**Support de travail**
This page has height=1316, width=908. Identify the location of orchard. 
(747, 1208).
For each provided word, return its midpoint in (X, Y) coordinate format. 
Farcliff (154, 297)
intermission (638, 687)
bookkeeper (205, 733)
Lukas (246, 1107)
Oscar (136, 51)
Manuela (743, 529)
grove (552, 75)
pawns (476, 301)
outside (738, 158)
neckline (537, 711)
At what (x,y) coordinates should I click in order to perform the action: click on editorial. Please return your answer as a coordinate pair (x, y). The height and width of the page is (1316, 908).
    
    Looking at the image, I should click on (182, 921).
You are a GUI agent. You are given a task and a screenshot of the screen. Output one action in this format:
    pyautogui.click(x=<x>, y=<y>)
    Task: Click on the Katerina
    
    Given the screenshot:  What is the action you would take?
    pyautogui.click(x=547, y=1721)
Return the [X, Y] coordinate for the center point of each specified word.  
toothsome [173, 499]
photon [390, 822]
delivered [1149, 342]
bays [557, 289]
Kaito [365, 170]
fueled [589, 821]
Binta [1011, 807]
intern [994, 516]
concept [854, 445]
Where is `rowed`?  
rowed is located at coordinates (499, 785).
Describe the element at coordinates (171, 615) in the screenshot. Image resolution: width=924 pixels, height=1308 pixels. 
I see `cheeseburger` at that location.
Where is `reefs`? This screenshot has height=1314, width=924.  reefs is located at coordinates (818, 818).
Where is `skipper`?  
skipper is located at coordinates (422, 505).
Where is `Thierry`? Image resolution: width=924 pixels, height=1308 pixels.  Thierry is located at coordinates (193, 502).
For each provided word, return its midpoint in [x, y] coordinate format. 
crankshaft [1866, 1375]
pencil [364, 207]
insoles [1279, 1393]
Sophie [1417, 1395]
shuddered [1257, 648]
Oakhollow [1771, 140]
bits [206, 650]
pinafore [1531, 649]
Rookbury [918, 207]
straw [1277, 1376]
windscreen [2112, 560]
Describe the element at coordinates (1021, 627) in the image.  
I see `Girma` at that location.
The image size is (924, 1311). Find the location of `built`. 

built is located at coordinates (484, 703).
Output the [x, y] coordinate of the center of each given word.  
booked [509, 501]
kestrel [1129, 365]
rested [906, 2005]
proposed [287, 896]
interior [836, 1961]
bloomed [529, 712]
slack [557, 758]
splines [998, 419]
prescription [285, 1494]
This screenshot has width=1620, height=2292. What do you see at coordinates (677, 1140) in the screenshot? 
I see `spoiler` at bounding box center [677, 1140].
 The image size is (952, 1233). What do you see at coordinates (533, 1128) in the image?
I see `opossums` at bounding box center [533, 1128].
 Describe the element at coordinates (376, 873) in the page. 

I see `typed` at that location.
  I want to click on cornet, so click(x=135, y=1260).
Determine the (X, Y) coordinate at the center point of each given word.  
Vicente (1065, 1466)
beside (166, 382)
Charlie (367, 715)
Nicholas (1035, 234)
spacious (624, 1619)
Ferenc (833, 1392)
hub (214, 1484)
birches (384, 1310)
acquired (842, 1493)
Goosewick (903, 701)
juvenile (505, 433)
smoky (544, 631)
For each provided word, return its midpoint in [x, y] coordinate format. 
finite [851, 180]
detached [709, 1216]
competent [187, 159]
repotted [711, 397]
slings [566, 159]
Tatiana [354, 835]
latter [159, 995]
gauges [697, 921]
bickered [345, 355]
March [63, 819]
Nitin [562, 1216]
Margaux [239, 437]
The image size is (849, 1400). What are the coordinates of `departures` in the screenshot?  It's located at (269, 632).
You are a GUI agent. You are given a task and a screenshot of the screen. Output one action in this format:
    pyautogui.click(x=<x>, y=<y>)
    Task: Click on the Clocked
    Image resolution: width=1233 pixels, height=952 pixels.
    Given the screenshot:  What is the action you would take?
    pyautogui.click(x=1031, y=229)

**Exercice**
Mettez s'il vous plaît sous forme de liste JSON de chaînes les lignes des enregistrements ci-dessus, une chaîne par ligne et sans les lignes vides. Commencez à la ligne qui contient « grove (552, 75) » et arrêtez-vous après celle qui contient « prescription [285, 1494] ».

**Réponse**
[
  "grove (552, 75)",
  "pawns (476, 301)",
  "outside (738, 158)",
  "neckline (537, 711)",
  "At what (x,y) coordinates should I click in order to perform the action: click on editorial. Please return your answer as a coordinate pair (x, y). The height and width of the page is (1316, 908).",
  "    Looking at the image, I should click on (182, 921).",
  "You are a GUI agent. You are given a task and a screenshot of the screen. Output one action in this format:",
  "    pyautogui.click(x=<x>, y=<y>)",
  "    Task: Click on the Katerina",
  "    Given the screenshot:  What is the action you would take?",
  "    pyautogui.click(x=547, y=1721)",
  "Return the [X, Y] coordinate for the center point of each specified word.  ",
  "toothsome [173, 499]",
  "photon [390, 822]",
  "delivered [1149, 342]",
  "bays [557, 289]",
  "Kaito [365, 170]",
  "fueled [589, 821]",
  "Binta [1011, 807]",
  "intern [994, 516]",
  "concept [854, 445]",
  "Where is `rowed`?  ",
  "rowed is located at coordinates (499, 785).",
  "Describe the element at coordinates (171, 615) in the screenshot. Image resolution: width=924 pixels, height=1308 pixels. ",
  "I see `cheeseburger` at that location.",
  "Where is `reefs`? This screenshot has height=1314, width=924.  reefs is located at coordinates (818, 818).",
  "Where is `skipper`?  ",
  "skipper is located at coordinates (422, 505).",
  "Where is `Thierry`? Image resolution: width=924 pixels, height=1308 pixels.  Thierry is located at coordinates (193, 502).",
  "For each provided word, return its midpoint in [x, y] coordinate format. ",
  "crankshaft [1866, 1375]",
  "pencil [364, 207]",
  "insoles [1279, 1393]",
  "Sophie [1417, 1395]",
  "shuddered [1257, 648]",
  "Oakhollow [1771, 140]",
  "bits [206, 650]",
  "pinafore [1531, 649]",
  "Rookbury [918, 207]",
  "straw [1277, 1376]",
  "windscreen [2112, 560]",
  "Describe the element at coordinates (1021, 627) in the image.  ",
  "I see `Girma` at that location.",
  "The image size is (924, 1311). Find the location of `built`. ",
  "built is located at coordinates (484, 703).",
  "Output the [x, y] coordinate of the center of each given word.  ",
  "booked [509, 501]",
  "kestrel [1129, 365]",
  "rested [906, 2005]",
  "proposed [287, 896]",
  "interior [836, 1961]",
  "bloomed [529, 712]",
  "slack [557, 758]",
  "splines [998, 419]",
  "prescription [285, 1494]"
]